[Modification records]
****
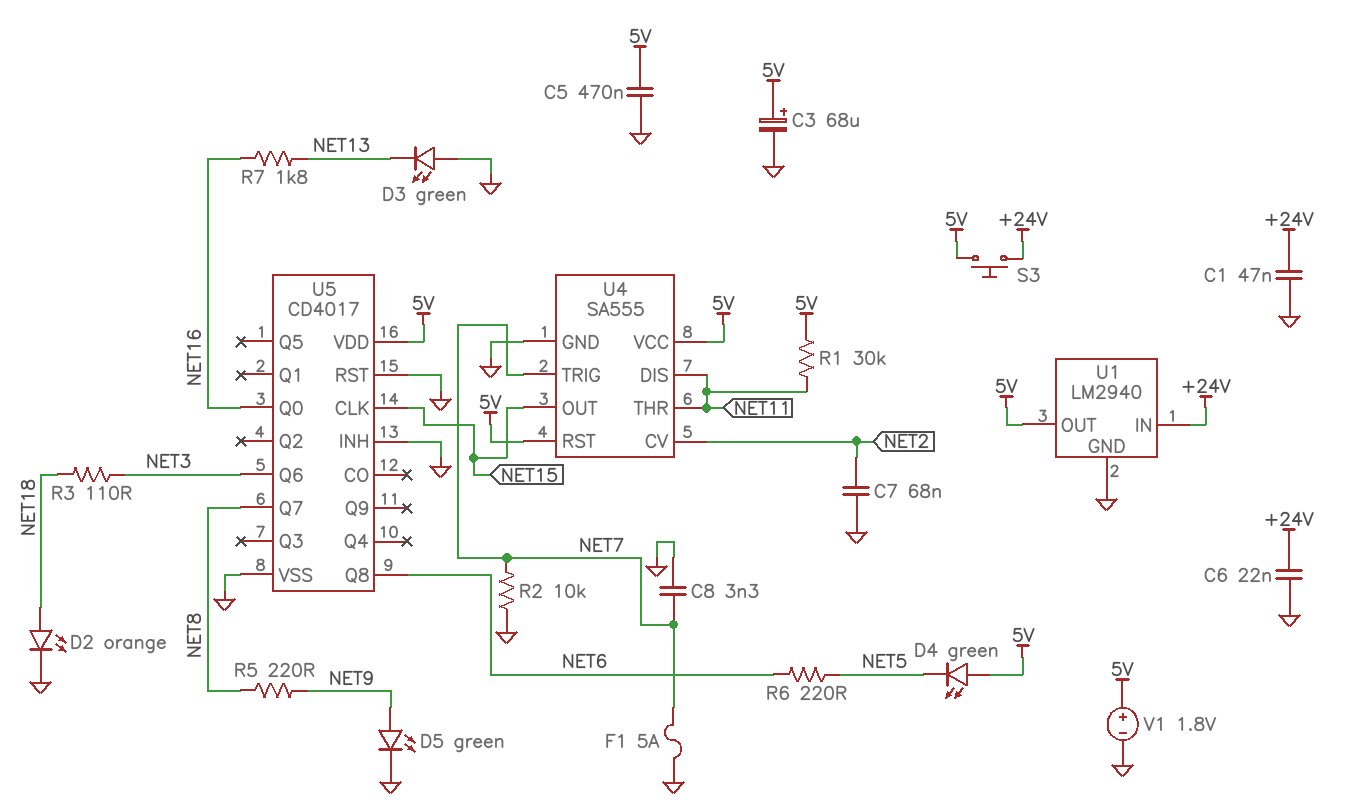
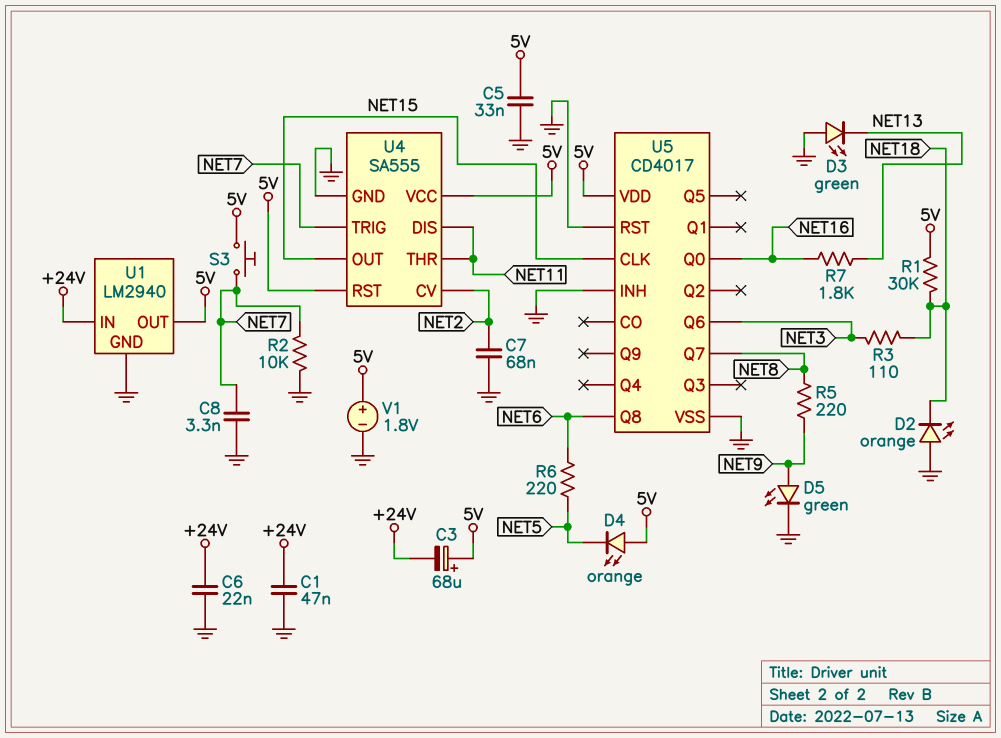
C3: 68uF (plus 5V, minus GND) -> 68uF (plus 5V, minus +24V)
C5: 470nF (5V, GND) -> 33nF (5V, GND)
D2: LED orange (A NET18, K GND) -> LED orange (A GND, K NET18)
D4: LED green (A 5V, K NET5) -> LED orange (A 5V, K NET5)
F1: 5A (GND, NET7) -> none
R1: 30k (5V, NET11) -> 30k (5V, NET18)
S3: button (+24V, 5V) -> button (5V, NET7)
****
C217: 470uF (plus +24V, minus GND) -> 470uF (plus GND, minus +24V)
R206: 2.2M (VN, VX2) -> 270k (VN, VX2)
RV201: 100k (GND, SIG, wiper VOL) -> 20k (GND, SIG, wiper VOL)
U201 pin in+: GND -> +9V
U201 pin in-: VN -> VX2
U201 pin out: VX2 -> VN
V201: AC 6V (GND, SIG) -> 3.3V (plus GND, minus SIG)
****
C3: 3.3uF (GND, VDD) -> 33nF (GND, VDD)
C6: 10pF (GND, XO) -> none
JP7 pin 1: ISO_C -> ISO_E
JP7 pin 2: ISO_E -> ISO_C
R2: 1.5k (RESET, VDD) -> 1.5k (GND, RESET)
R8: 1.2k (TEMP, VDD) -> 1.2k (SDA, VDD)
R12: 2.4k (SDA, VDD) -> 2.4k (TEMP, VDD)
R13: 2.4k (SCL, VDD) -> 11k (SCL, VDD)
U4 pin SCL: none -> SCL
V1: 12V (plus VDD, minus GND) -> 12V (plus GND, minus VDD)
****
### Task directions
Your answer should consist only of the lines above between the line holding "U4 pin SCL: none -> SCL" and the line holding "V1: 12V (plus", inclusive, each transcribed exactly.

### Your solution
U4 pin SCL: none -> SCL
V1: 12V (plus VDD, minus GND) -> 12V (plus GND, minus VDD)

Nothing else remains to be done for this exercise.